*** Opening of Data to use ***

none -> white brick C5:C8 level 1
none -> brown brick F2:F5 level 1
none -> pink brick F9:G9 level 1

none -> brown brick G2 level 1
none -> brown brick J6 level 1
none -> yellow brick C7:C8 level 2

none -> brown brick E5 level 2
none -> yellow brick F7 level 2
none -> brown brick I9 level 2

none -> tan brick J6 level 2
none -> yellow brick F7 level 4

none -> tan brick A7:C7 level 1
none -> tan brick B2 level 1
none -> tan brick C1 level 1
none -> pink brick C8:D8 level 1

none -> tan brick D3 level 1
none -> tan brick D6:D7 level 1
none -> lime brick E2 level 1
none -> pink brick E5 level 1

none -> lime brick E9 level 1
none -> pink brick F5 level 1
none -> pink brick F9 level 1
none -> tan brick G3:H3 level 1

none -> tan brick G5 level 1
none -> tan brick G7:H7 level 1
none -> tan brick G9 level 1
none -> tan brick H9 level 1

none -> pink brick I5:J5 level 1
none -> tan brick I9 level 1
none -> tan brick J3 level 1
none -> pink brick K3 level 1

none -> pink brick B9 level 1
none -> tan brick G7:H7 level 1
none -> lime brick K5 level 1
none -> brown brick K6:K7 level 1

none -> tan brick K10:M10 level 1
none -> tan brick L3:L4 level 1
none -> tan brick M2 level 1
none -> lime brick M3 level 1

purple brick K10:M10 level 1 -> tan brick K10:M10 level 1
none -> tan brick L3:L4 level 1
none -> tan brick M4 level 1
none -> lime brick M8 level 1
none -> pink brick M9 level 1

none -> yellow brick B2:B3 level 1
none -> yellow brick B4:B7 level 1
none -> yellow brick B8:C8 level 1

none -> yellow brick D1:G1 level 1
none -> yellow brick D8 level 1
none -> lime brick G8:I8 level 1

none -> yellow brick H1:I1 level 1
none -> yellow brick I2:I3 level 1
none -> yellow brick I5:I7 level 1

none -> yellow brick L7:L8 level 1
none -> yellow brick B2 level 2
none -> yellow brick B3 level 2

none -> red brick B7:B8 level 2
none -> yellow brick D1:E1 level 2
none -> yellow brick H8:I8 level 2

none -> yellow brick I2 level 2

*** Close of Data to use ***

> _Required work_: Return all lines in the entries above that carry the word "brown".

> _Answer for the task_:
none -> brown brick F2:F5 level 1
none -> brown brick G2 level 1
none -> brown brick J6 level 1
none -> brown brick E5 level 2
none -> brown brick I9 level 2
none -> brown brick K6:K7 level 1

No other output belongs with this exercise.